__EXERCISE__
Look in the material below for the line holding "green button: 2 -> 1". Set it down exactly, with each later line up to and including the line holding "yellow button: 3 -> 1".

□ □ □ □ □

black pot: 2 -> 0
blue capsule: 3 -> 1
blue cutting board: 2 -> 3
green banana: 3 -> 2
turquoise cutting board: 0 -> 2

□ □ □ □ □

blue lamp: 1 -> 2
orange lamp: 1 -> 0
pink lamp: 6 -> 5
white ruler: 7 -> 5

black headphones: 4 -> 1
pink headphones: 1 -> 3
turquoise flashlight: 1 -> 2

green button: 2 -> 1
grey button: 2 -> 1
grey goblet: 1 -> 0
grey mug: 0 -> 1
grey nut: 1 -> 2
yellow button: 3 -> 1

□ □ □ □ □

__THE ANSWER__
green button: 2 -> 1
grey button: 2 -> 1
grey goblet: 1 -> 0
grey mug: 0 -> 1
grey nut: 1 -> 2
yellow button: 3 -> 1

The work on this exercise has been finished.